+++ Study material +++

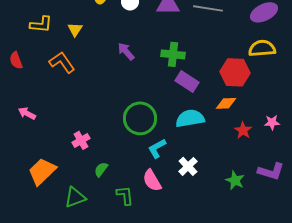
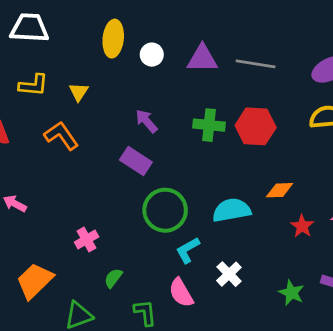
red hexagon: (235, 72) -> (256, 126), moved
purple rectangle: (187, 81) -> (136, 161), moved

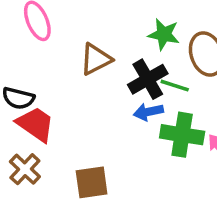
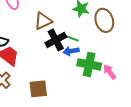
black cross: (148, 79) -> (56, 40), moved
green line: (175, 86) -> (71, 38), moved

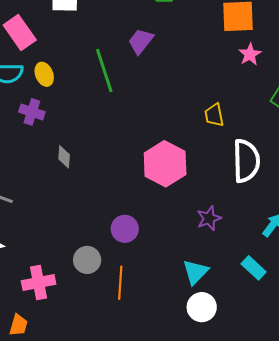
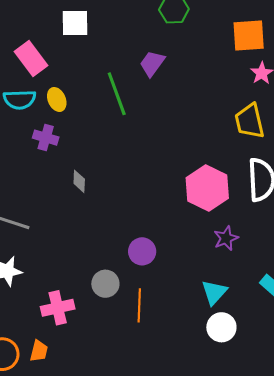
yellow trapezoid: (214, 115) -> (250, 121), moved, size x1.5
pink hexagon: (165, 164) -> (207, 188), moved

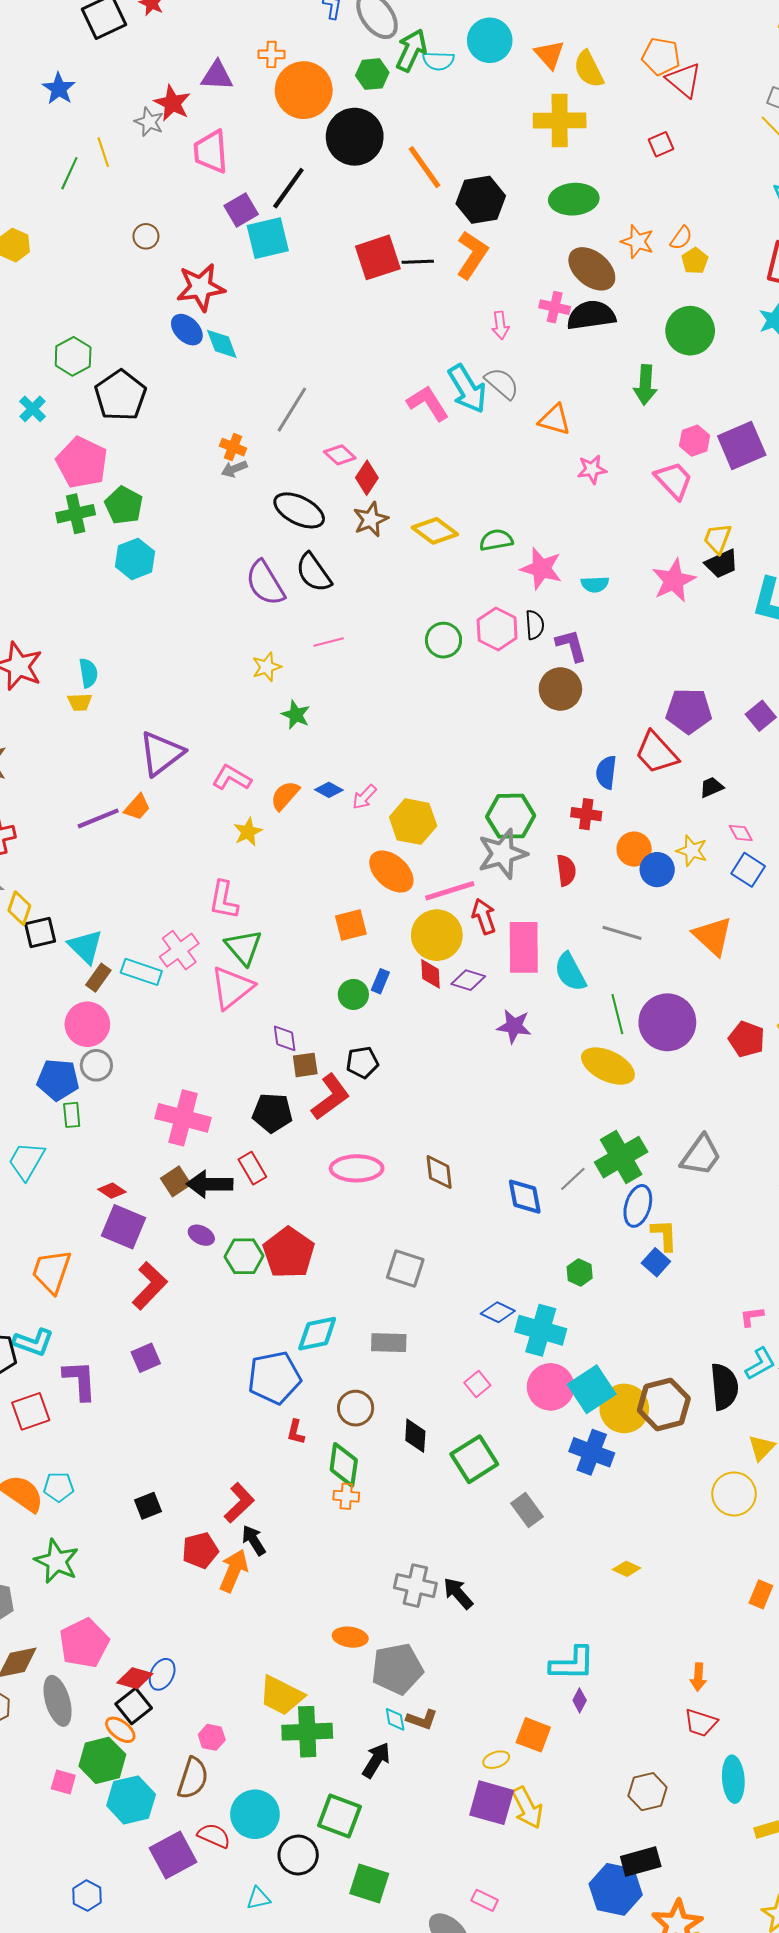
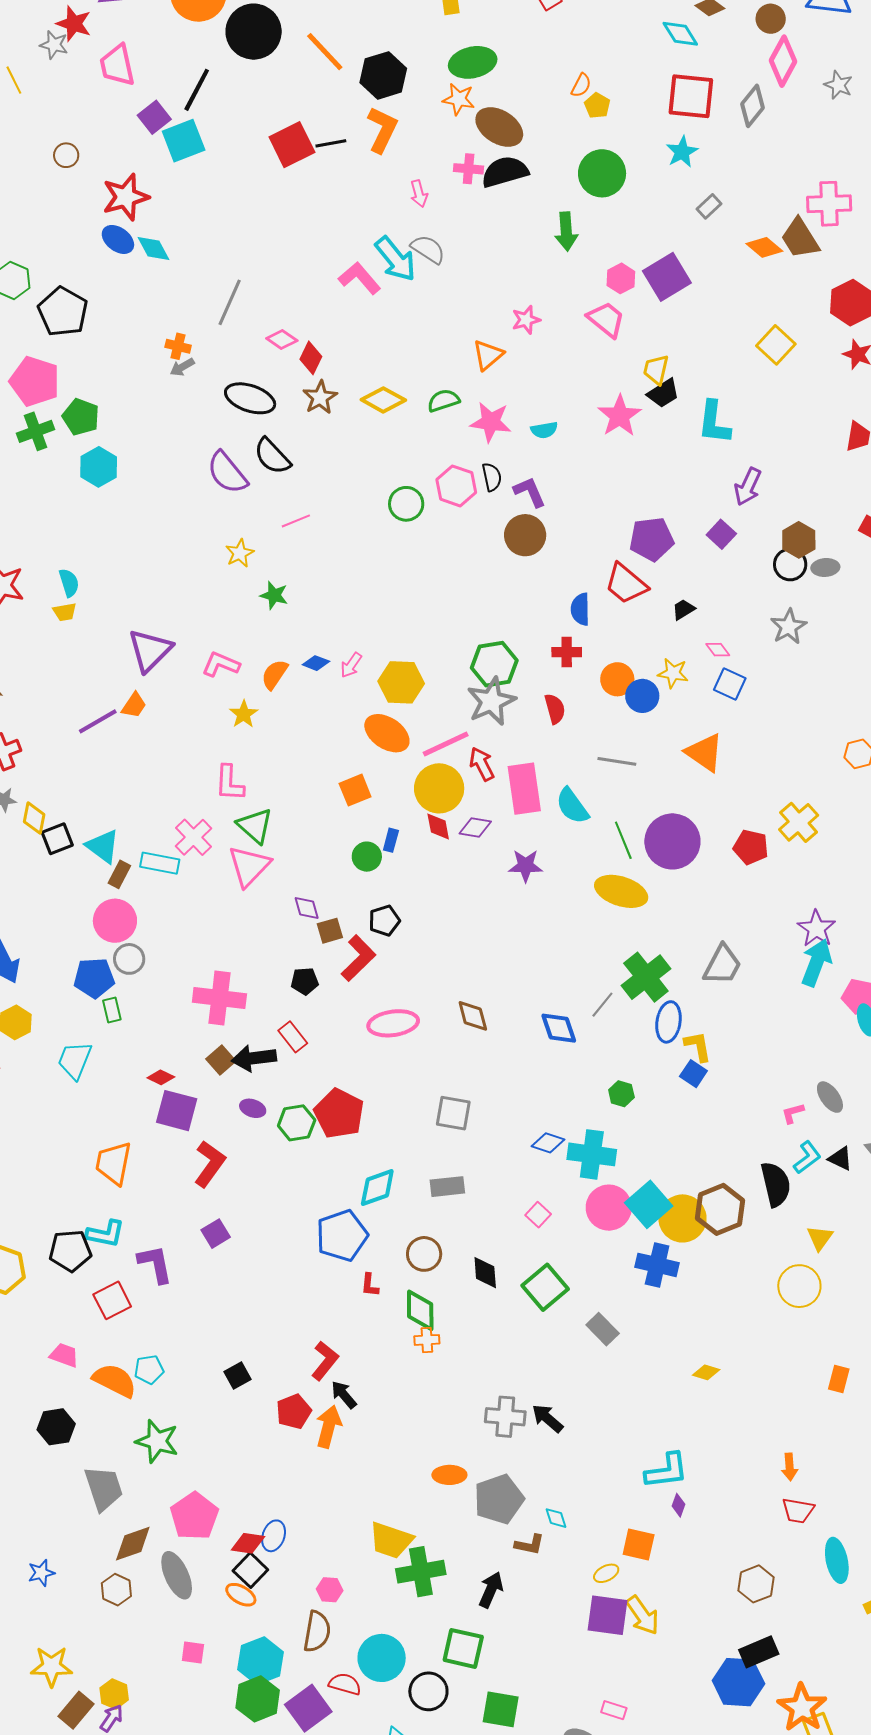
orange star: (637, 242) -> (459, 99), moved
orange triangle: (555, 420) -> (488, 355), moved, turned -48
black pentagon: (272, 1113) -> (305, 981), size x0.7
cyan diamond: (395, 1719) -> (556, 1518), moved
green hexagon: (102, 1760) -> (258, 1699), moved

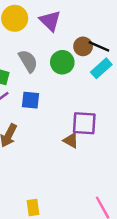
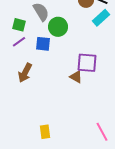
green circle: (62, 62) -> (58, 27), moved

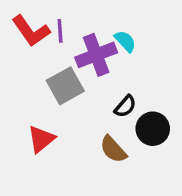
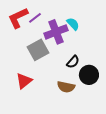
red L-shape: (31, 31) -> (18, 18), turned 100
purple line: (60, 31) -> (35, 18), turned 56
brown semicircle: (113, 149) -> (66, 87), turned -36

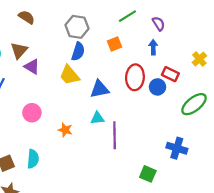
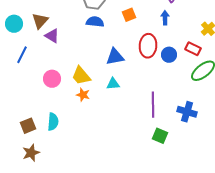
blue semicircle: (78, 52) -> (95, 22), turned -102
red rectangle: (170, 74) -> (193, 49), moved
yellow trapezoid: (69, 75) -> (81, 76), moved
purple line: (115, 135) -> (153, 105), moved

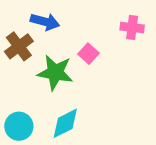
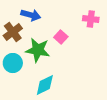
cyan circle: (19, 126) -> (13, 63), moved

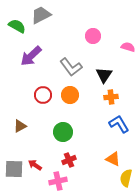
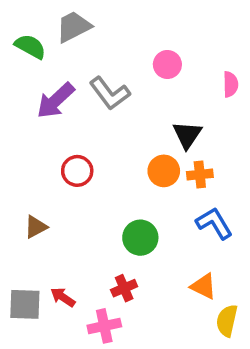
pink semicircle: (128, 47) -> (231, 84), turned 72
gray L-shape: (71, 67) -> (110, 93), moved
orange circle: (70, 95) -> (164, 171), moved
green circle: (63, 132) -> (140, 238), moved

+++

=== Problem requirements ===
Print, word for word, every entry shown above; the pictures stay out.

=== Exercise output ===
red hexagon: (235, 72) -> (256, 126), moved
purple rectangle: (187, 81) -> (136, 161), moved

black cross: (148, 79) -> (56, 40), moved
green line: (175, 86) -> (71, 38), moved

yellow trapezoid: (214, 115) -> (250, 121), moved, size x1.5
pink hexagon: (165, 164) -> (207, 188), moved

orange star: (637, 242) -> (459, 99), moved
orange triangle: (555, 420) -> (488, 355), moved, turned -48
black pentagon: (272, 1113) -> (305, 981), size x0.7
cyan diamond: (395, 1719) -> (556, 1518), moved
green hexagon: (102, 1760) -> (258, 1699), moved

green circle: (62, 62) -> (58, 27), moved

red L-shape: (31, 31) -> (18, 18), turned 100
purple line: (60, 31) -> (35, 18), turned 56
brown semicircle: (113, 149) -> (66, 87), turned -36

blue semicircle: (78, 52) -> (95, 22), turned -102
red rectangle: (170, 74) -> (193, 49), moved
yellow trapezoid: (69, 75) -> (81, 76), moved
purple line: (115, 135) -> (153, 105), moved

cyan circle: (19, 126) -> (13, 63), moved

pink semicircle: (128, 47) -> (231, 84), turned 72
gray L-shape: (71, 67) -> (110, 93), moved
orange circle: (70, 95) -> (164, 171), moved
green circle: (63, 132) -> (140, 238), moved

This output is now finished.